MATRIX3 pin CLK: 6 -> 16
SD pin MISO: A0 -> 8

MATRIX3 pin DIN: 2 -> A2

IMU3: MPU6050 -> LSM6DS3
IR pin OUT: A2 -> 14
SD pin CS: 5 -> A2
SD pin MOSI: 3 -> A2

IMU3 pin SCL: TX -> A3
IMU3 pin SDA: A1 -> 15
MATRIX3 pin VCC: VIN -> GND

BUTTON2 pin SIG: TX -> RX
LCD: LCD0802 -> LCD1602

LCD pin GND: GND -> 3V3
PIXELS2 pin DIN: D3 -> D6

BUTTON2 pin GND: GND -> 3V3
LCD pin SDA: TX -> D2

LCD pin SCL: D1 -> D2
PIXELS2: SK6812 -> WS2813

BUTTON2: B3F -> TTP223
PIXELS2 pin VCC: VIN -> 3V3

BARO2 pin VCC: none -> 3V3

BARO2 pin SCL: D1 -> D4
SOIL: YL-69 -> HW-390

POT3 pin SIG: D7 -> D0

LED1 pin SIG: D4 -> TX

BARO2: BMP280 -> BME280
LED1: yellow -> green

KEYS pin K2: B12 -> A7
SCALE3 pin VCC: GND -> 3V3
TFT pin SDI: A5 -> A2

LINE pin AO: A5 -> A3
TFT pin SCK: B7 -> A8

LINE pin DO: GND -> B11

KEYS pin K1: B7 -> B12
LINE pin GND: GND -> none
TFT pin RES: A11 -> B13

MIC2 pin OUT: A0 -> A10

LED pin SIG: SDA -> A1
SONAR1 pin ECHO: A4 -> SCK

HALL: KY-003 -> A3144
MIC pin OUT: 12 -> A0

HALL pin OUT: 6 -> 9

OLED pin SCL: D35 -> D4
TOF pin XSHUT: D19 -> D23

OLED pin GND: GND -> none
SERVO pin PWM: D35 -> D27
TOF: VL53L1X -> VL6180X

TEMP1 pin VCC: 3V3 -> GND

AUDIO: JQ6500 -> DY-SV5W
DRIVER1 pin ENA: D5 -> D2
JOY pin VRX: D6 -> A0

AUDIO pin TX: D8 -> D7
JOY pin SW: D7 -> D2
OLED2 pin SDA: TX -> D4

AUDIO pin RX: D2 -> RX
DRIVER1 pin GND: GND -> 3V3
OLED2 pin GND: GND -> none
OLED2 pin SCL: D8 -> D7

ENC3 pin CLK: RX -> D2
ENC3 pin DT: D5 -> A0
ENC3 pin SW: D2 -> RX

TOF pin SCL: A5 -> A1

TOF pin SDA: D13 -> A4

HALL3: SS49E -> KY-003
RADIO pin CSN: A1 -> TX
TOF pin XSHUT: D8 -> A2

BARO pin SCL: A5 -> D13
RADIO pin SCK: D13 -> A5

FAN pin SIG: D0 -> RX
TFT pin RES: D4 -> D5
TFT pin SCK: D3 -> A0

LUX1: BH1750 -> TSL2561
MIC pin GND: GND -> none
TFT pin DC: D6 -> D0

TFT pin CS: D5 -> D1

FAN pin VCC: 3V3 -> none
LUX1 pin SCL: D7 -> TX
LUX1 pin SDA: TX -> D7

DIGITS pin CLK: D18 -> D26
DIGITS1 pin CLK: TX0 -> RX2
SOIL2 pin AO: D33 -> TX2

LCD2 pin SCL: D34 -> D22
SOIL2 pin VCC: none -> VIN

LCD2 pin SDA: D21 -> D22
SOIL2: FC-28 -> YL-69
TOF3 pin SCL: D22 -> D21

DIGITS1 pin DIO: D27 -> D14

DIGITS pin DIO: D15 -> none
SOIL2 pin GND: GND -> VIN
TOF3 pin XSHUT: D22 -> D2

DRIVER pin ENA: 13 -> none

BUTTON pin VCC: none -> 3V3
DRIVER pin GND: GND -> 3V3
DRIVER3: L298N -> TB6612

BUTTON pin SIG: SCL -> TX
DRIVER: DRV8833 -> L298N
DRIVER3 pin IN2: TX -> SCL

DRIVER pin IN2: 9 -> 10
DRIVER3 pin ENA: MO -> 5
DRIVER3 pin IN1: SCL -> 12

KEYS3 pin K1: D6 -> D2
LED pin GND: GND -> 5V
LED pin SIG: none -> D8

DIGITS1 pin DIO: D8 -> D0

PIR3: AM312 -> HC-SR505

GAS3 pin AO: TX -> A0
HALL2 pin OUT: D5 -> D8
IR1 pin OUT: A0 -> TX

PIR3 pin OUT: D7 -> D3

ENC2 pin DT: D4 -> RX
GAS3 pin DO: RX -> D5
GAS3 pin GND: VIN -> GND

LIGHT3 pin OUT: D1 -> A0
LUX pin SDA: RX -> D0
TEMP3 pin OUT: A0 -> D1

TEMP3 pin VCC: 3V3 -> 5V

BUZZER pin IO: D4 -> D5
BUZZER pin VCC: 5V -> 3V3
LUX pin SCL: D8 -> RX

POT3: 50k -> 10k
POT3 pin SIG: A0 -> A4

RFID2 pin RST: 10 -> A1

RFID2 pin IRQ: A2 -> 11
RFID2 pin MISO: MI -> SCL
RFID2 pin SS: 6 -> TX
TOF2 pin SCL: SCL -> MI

========

Retype only this range exactly: the first line of the data through the line where "AUDIO pin TX: D8 -> D7" appears.

# Exercise response
MATRIX3 pin CLK: 6 -> 16
SD pin MISO: A0 -> 8

MATRIX3 pin DIN: 2 -> A2

IMU3: MPU6050 -> LSM6DS3
IR pin OUT: A2 -> 14
SD pin CS: 5 -> A2
SD pin MOSI: 3 -> A2

IMU3 pin SCL: TX -> A3
IMU3 pin SDA: A1 -> 15
MATRIX3 pin VCC: VIN -> GND

BUTTON2 pin SIG: TX -> RX
LCD: LCD0802 -> LCD1602

LCD pin GND: GND -> 3V3
PIXELS2 pin DIN: D3 -> D6

BUTTON2 pin GND: GND -> 3V3
LCD pin SDA: TX -> D2

LCD pin SCL: D1 -> D2
PIXELS2: SK6812 -> WS2813

BUTTON2: B3F -> TTP223
PIXELS2 pin VCC: VIN -> 3V3

BARO2 pin VCC: none -> 3V3

BARO2 pin SCL: D1 -> D4
SOIL: YL-69 -> HW-390

POT3 pin SIG: D7 -> D0

LED1 pin SIG: D4 -> TX

BARO2: BMP280 -> BME280
LED1: yellow -> green

KEYS pin K2: B12 -> A7
SCALE3 pin VCC: GND -> 3V3
TFT pin SDI: A5 -> A2

LINE pin AO: A5 -> A3
TFT pin SCK: B7 -> A8

LINE pin DO: GND -> B11

KEYS pin K1: B7 -> B12
LINE pin GND: GND -> none
TFT pin RES: A11 -> B13

MIC2 pin OUT: A0 -> A10

LED pin SIG: SDA -> A1
SONAR1 pin ECHO: A4 -> SCK

HALL: KY-003 -> A3144
MIC pin OUT: 12 -> A0

HALL pin OUT: 6 -> 9

OLED pin SCL: D35 -> D4
TOF pin XSHUT: D19 -> D23

OLED pin GND: GND -> none
SERVO pin PWM: D35 -> D27
TOF: VL53L1X -> VL6180X

TEMP1 pin VCC: 3V3 -> GND

AUDIO: JQ6500 -> DY-SV5W
DRIVER1 pin ENA: D5 -> D2
JOY pin VRX: D6 -> A0

AUDIO pin TX: D8 -> D7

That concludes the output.